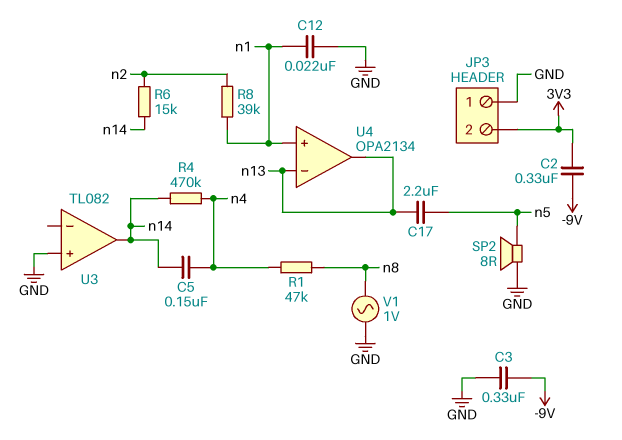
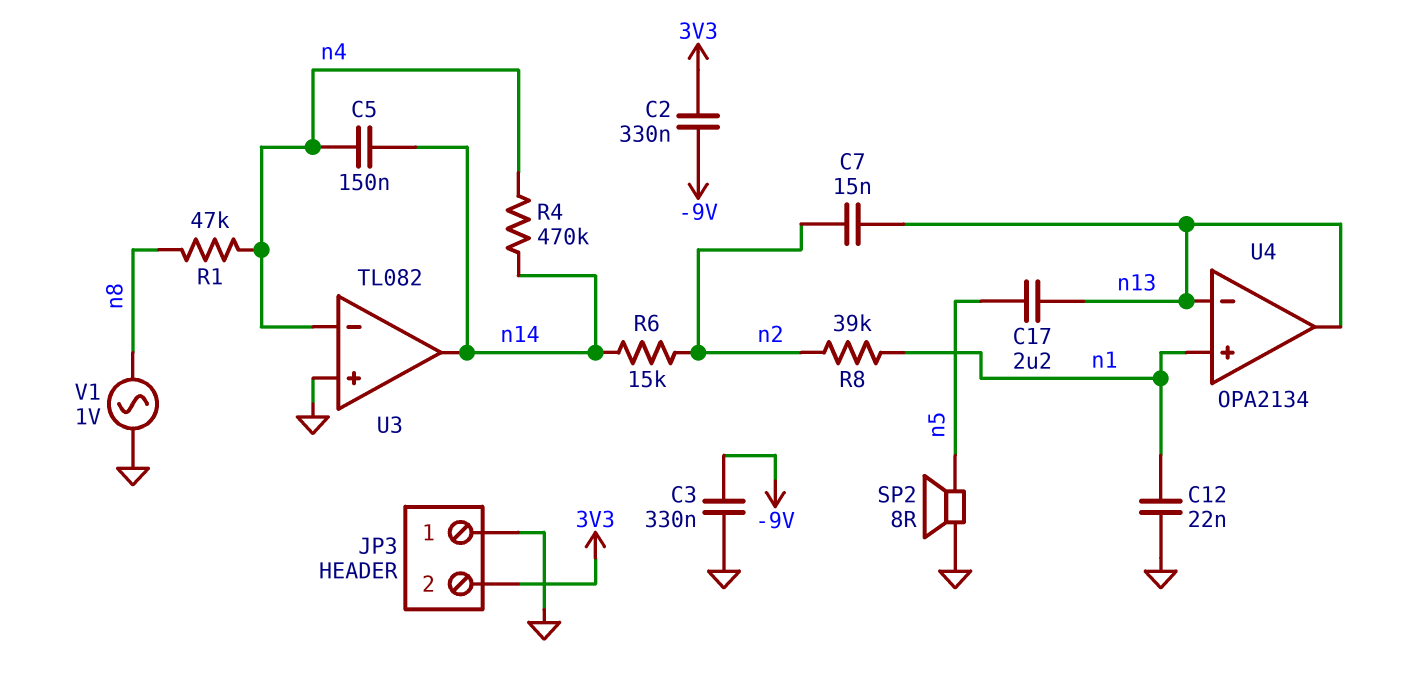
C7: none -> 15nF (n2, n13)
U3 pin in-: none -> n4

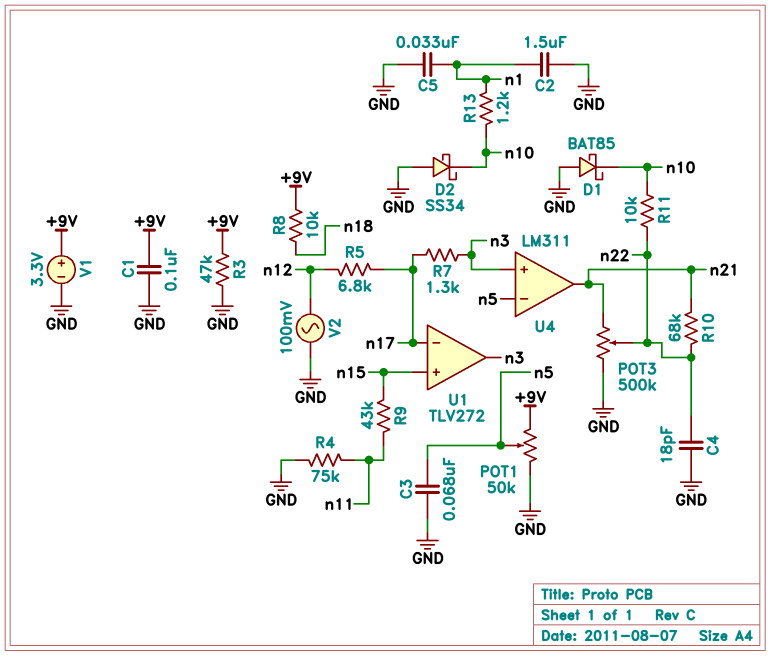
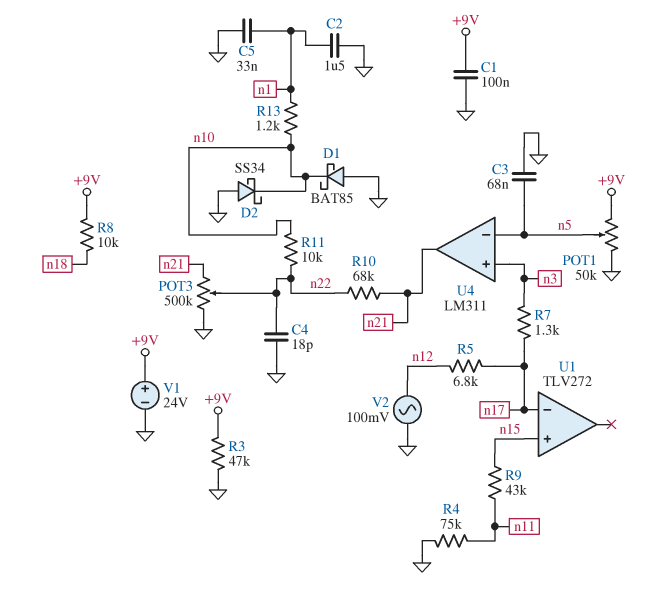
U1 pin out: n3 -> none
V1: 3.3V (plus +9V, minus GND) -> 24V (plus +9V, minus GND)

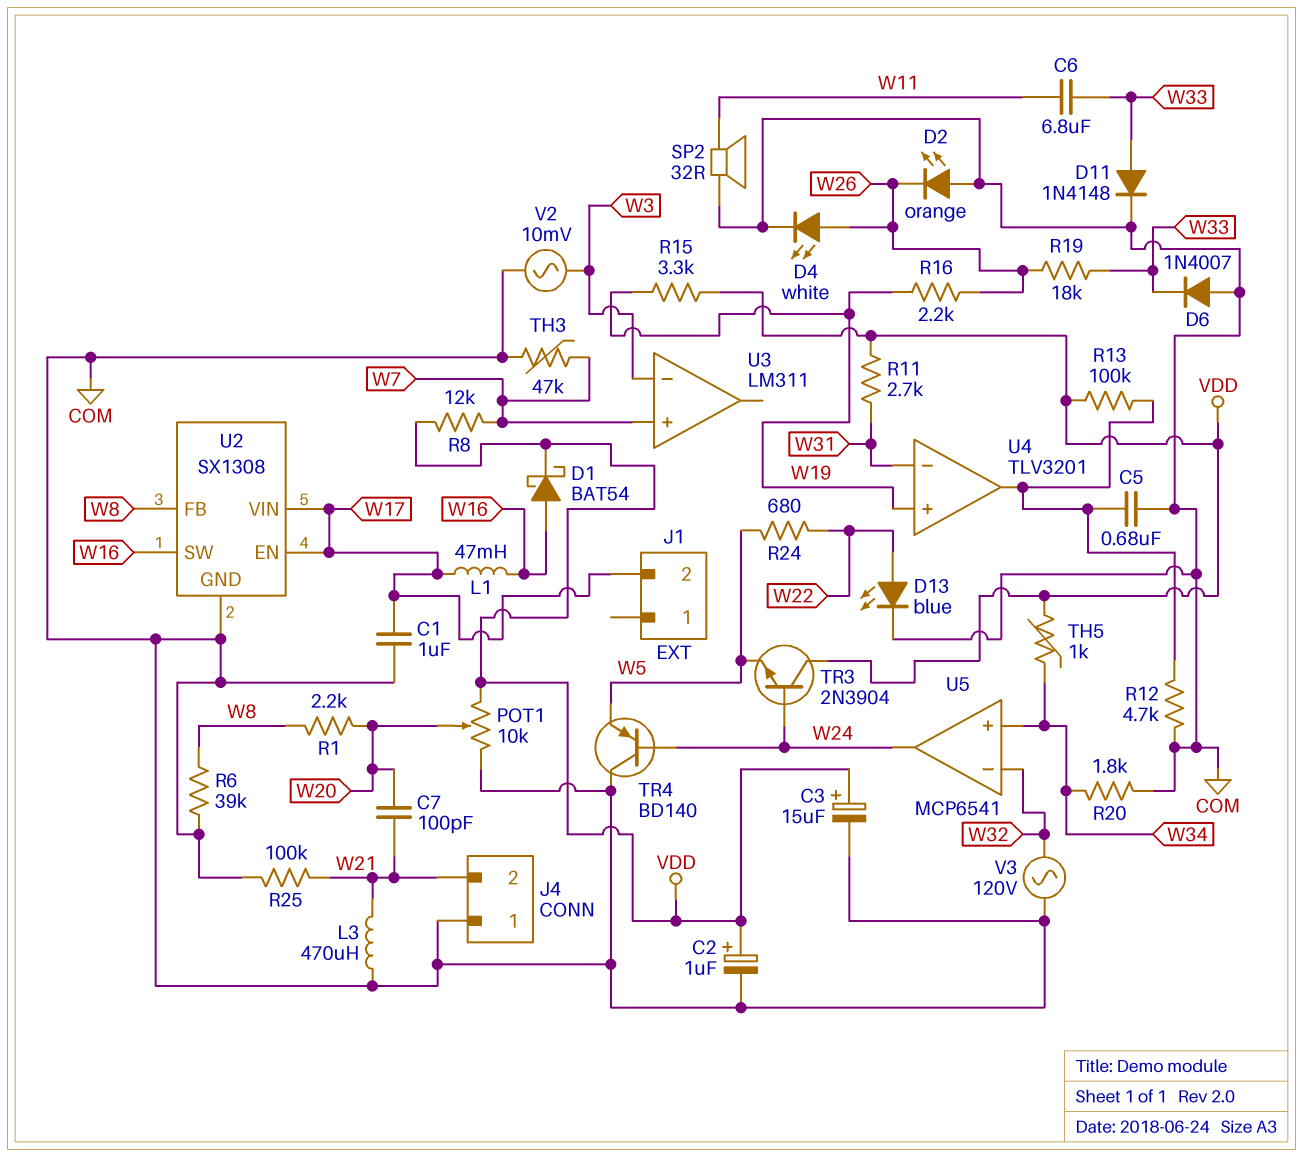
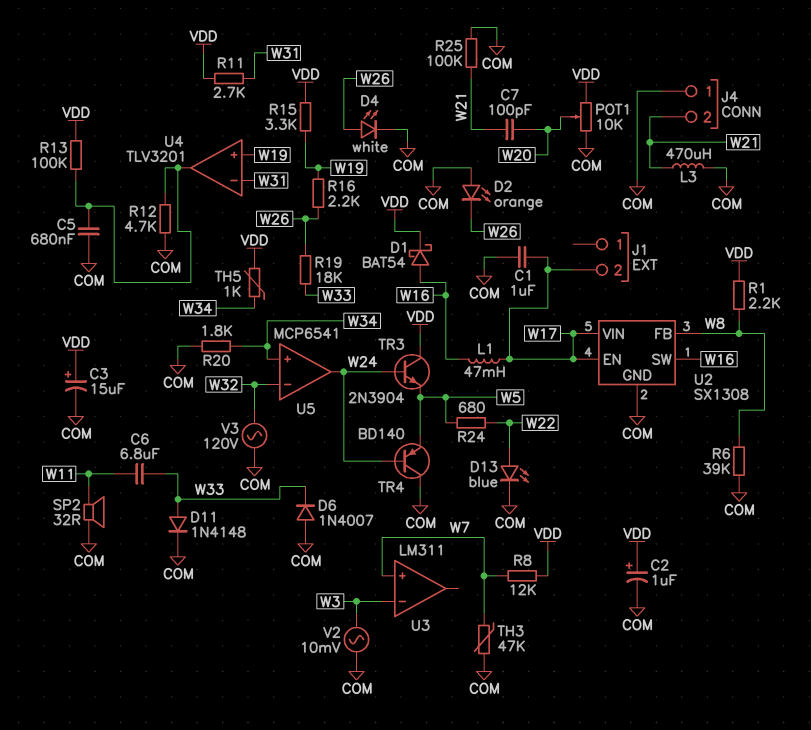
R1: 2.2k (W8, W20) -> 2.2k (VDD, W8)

----

| Directions |
Some lines of the records above contain the word "none". How many are there? Reply with the number alone.

| Expected answer |
3